→ **Description of the task**
Please set out each line below exactly as it stands, without the images.

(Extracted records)
┏━━
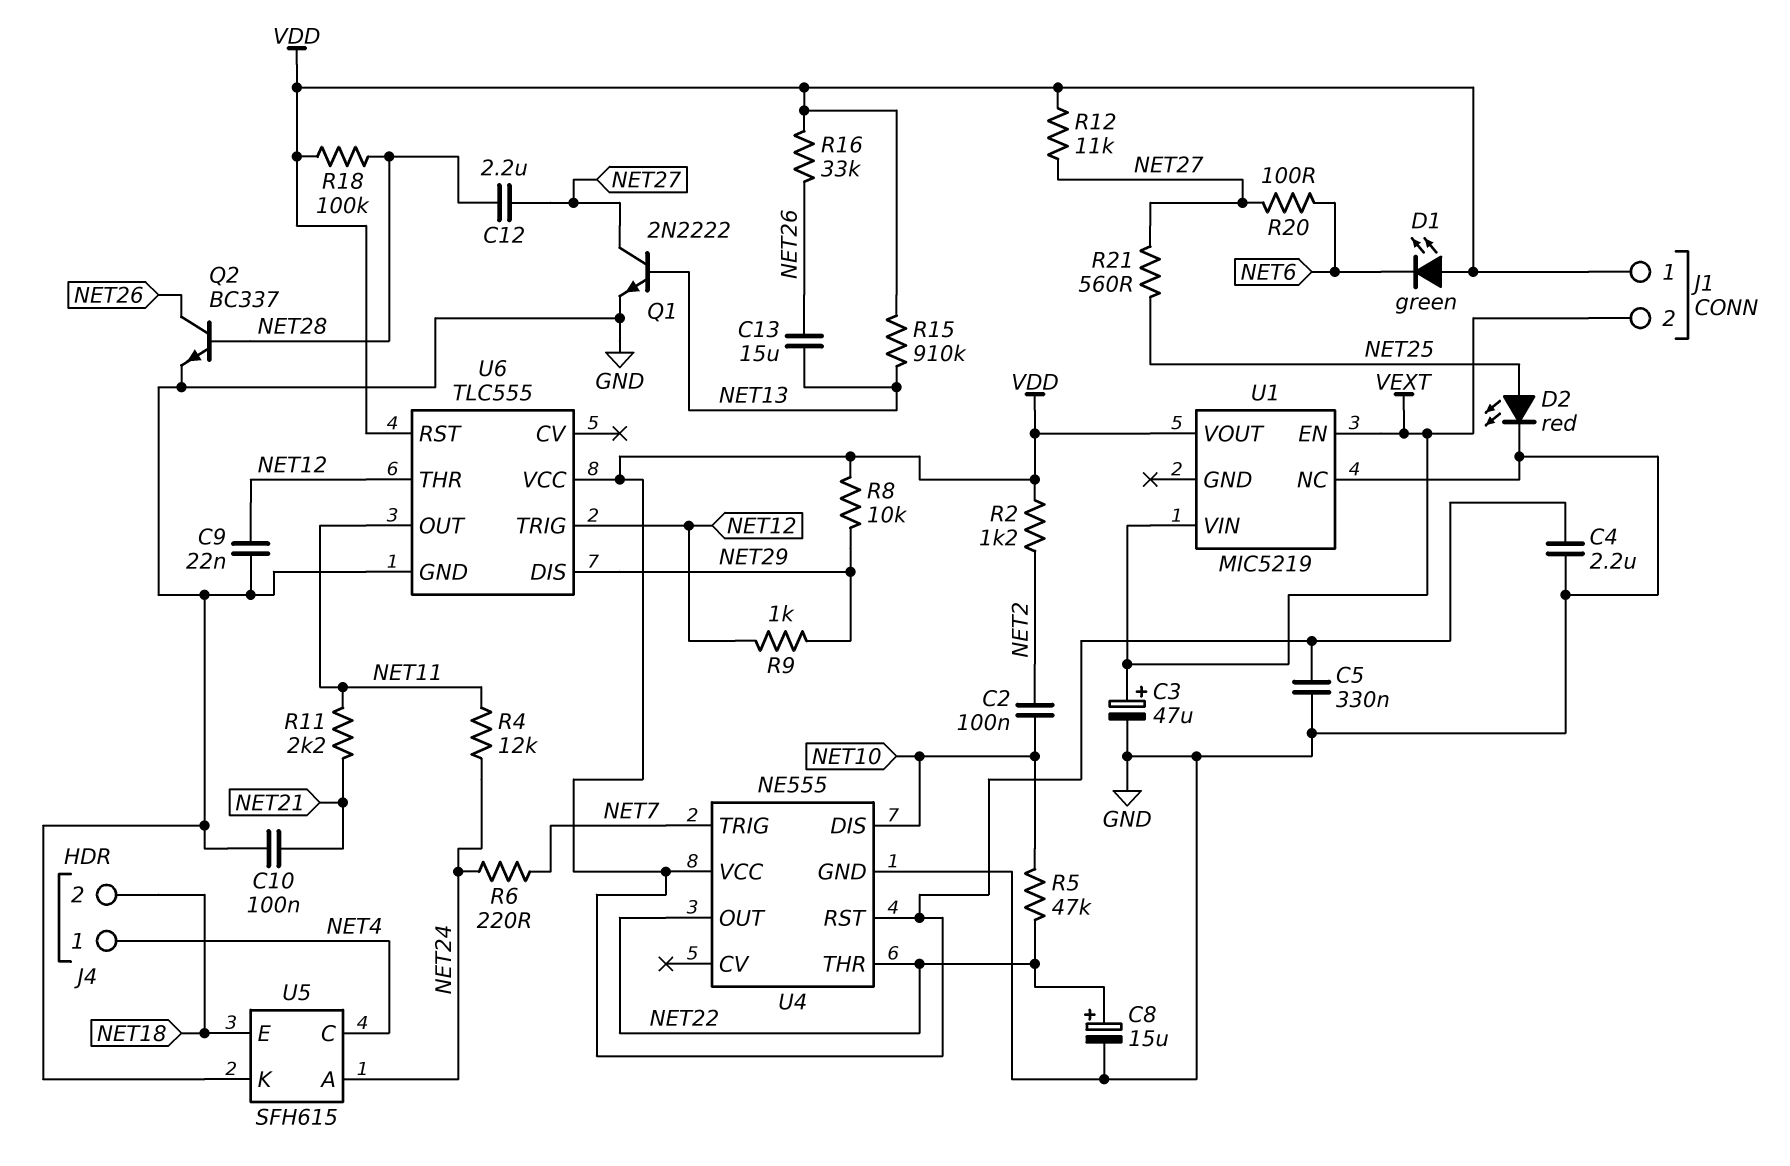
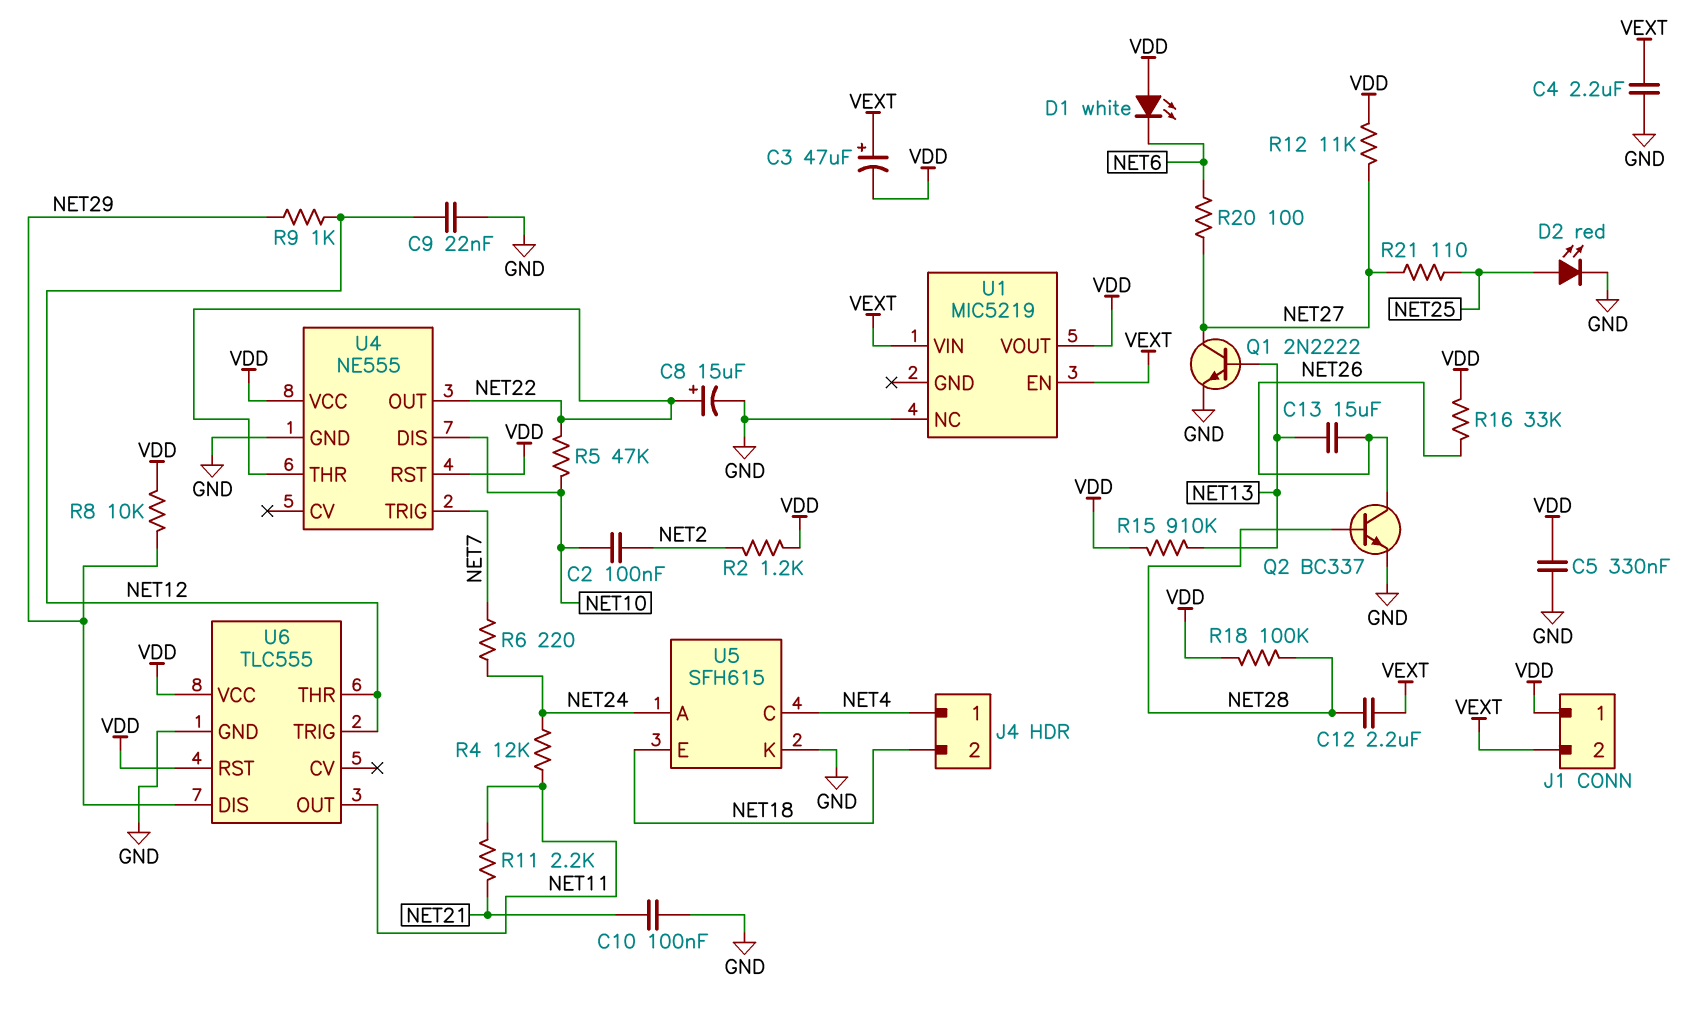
C3: 47uF (plus VEXT, minus GND) -> 47uF (plus VEXT, minus VDD)
C4: 2.2uF (GND, VDD) -> 2.2uF (GND, VEXT)
C12: 2.2uF (NET27, NET28) -> 2.2uF (NET28, VEXT)
D1: LED green (A VDD, K NET6) -> LED white (A VDD, K NET6)
R21: 560 (NET25, NET27) -> 110 (NET25, NET27)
┗━━
→ **Your solution**
C3: 47uF (plus VEXT, minus GND) -> 47uF (plus VEXT, minus VDD)
C4: 2.2uF (GND, VDD) -> 2.2uF (GND, VEXT)
C12: 2.2uF (NET27, NET28) -> 2.2uF (NET28, VEXT)
D1: LED green (A VDD, K NET6) -> LED white (A VDD, K NET6)
R21: 560 (NET25, NET27) -> 110 (NET25, NET27)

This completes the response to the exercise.